%%

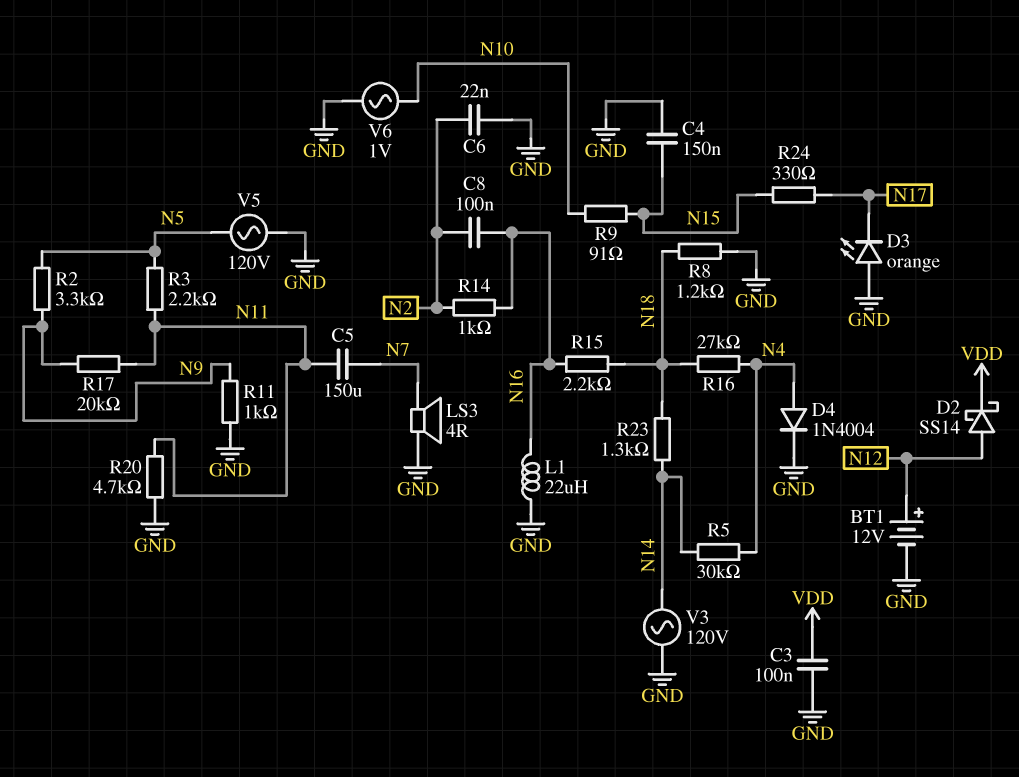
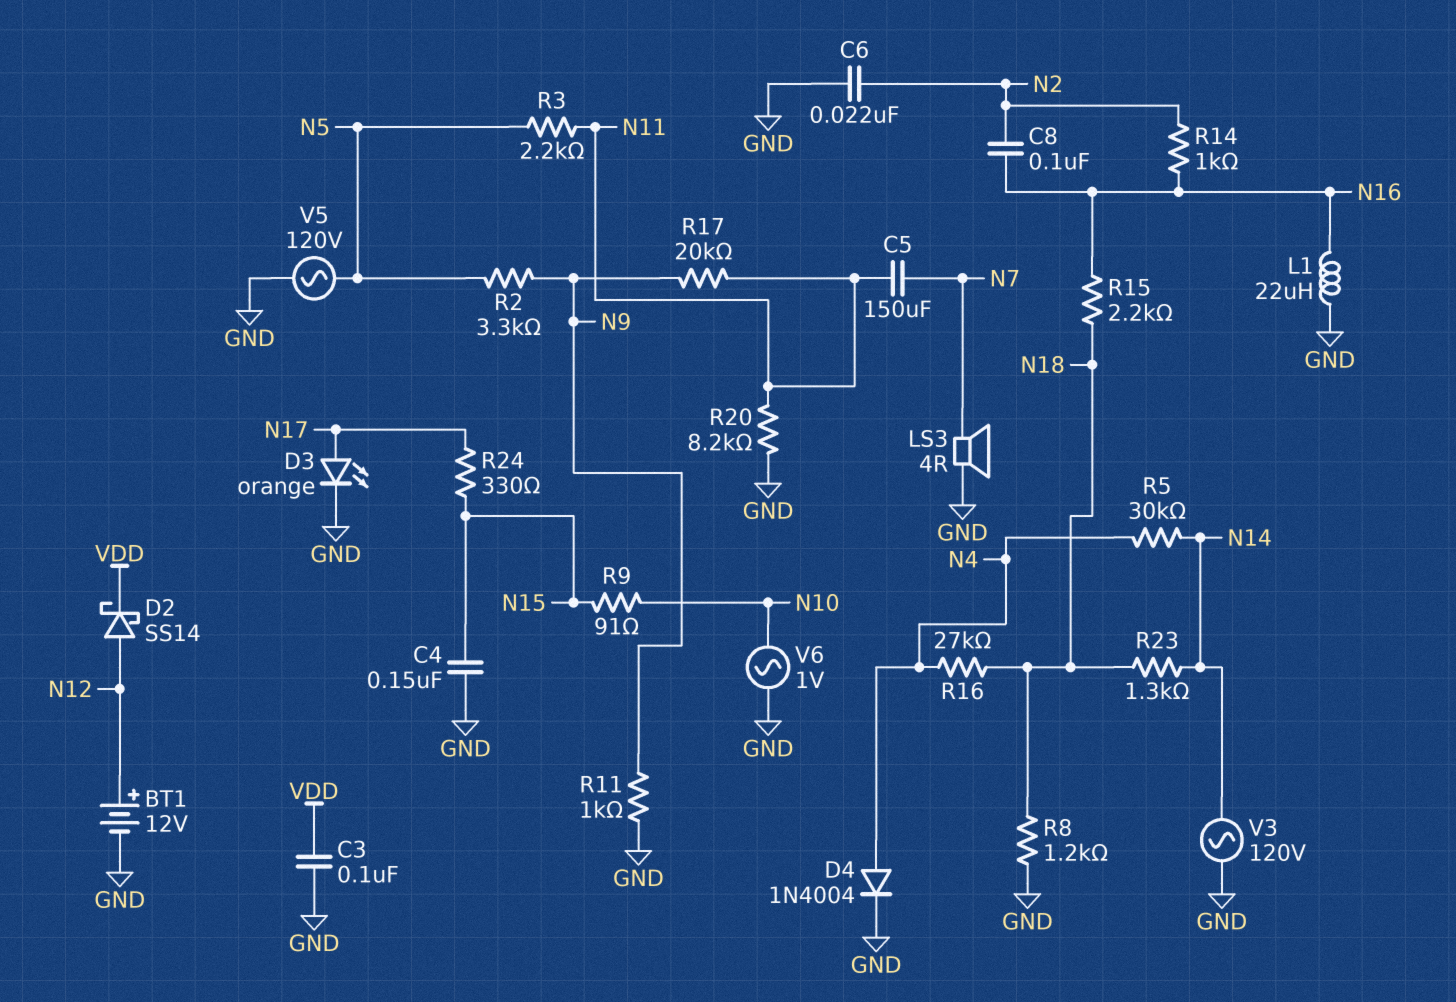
D3: LED orange (A GND, K N17) -> LED orange (A N17, K GND)
R20: 4.7k (GND, N11) -> 8.2k (GND, N11)

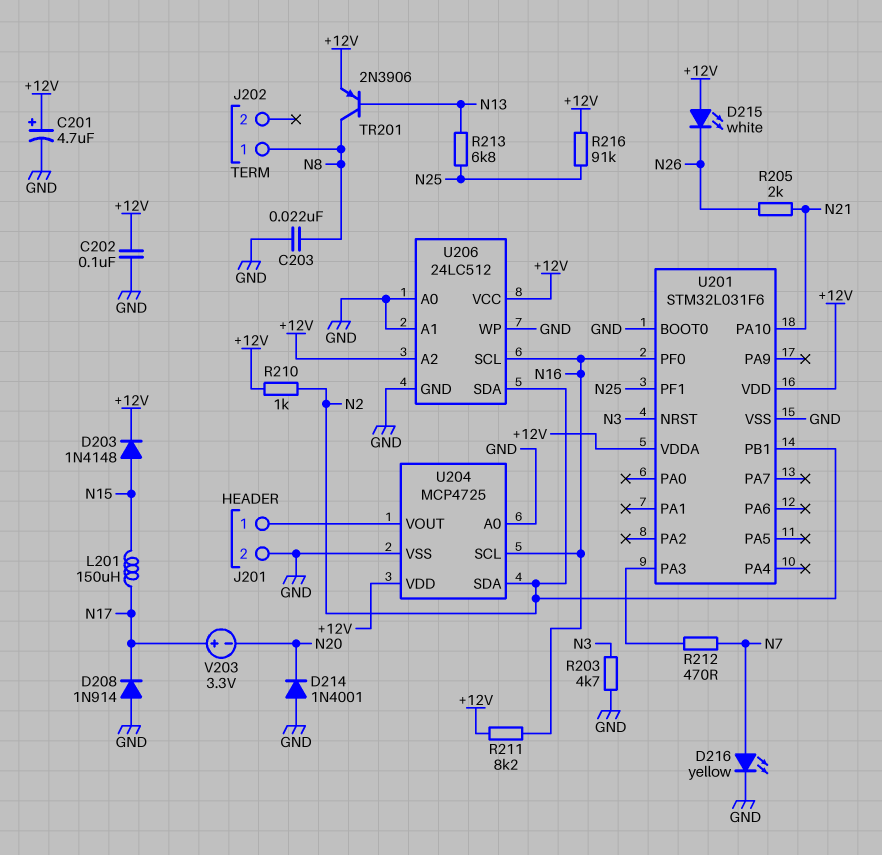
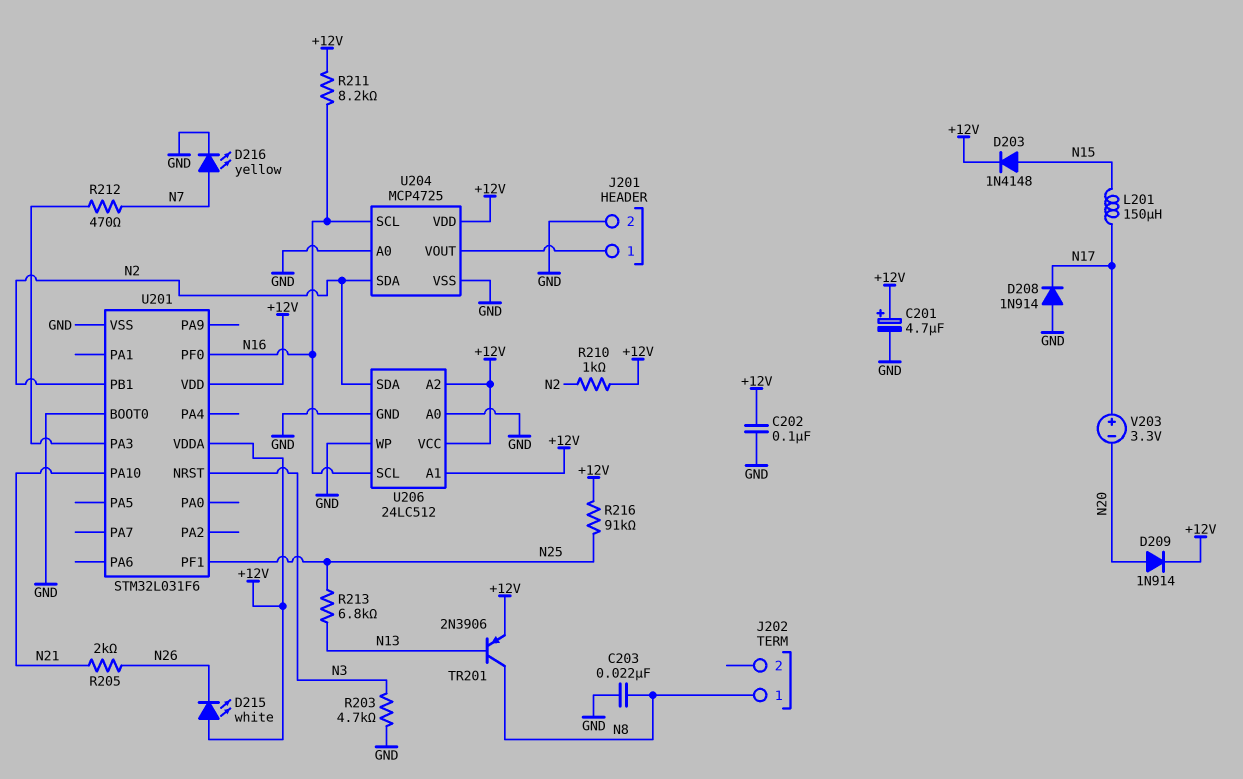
D209: none -> diode 1N914 (A N20, K +12V)
D214: diode 1N4001 (A GND, K N20) -> none
U206 pin A1: GND -> +12V

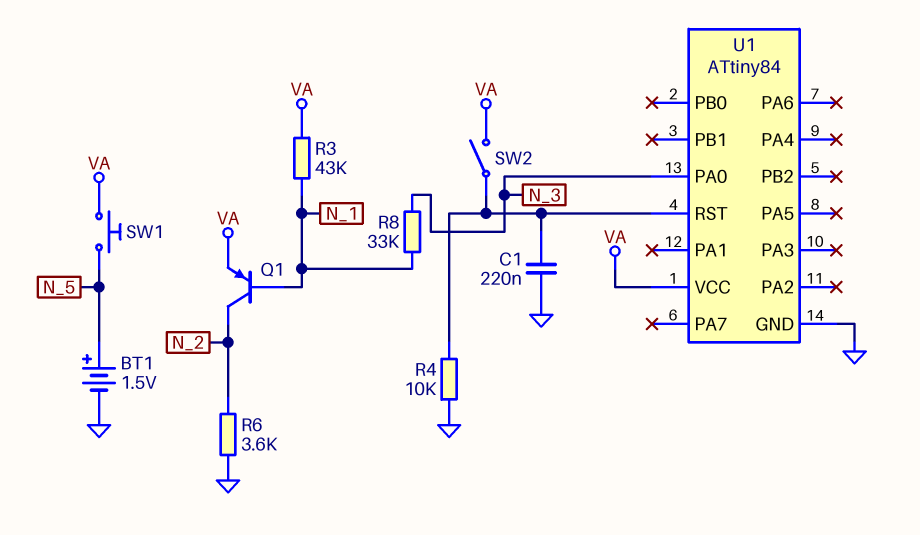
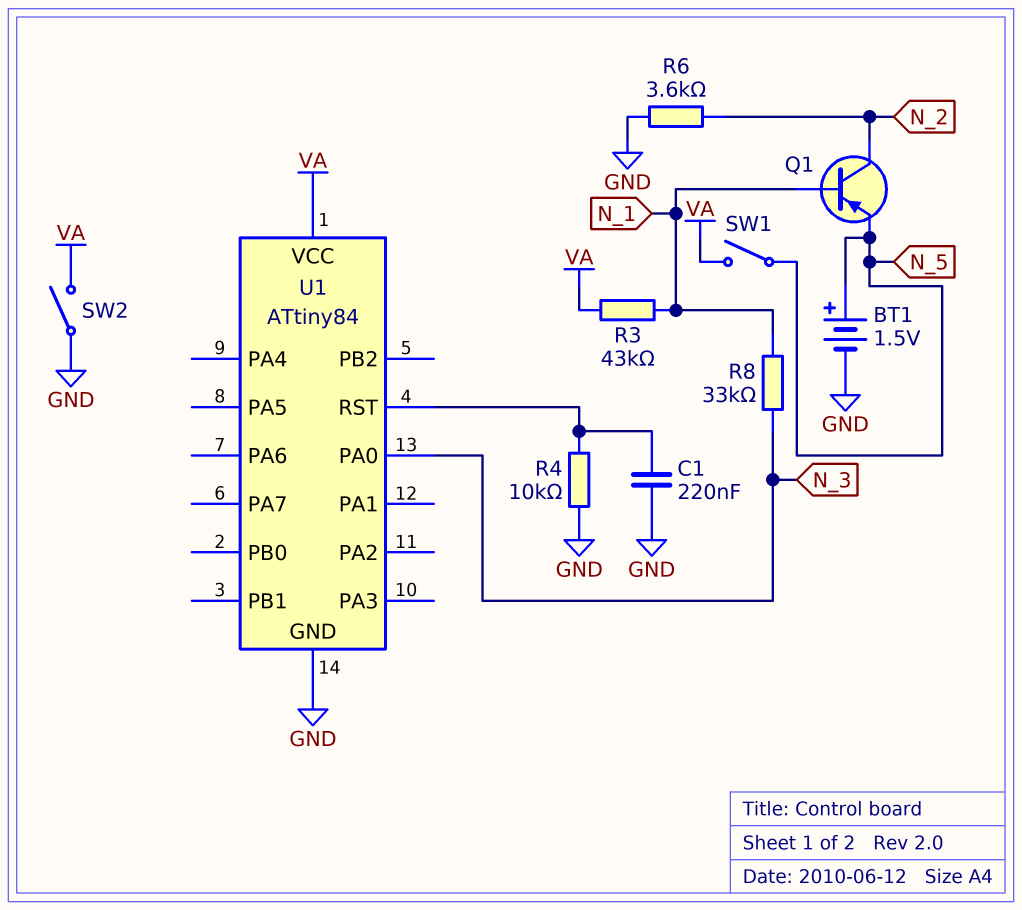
Q1: PNP (B N_1, C N_2, E VA) -> PNP (B N_1, C N_2, E N_5)
SW1: button (N_5, VA) -> switch (N_5, VA)
SW2: switch (U1/RST, VA) -> switch (GND, VA)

%%

§ **Requirement**: Retype the full listing above precisely. Exclude each picture you find in it.

§ **Answer to the problem**:
D3: LED orange (A GND, K N17) -> LED orange (A N17, K GND)
R20: 4.7k (GND, N11) -> 8.2k (GND, N11)

D209: none -> diode 1N914 (A N20, K +12V)
D214: diode 1N4001 (A GND, K N20) -> none
U206 pin A1: GND -> +12V

Q1: PNP (B N_1, C N_2, E VA) -> PNP (B N_1, C N_2, E N_5)
SW1: button (N_5, VA) -> switch (N_5, VA)
SW2: switch (U1/RST, VA) -> switch (GND, VA)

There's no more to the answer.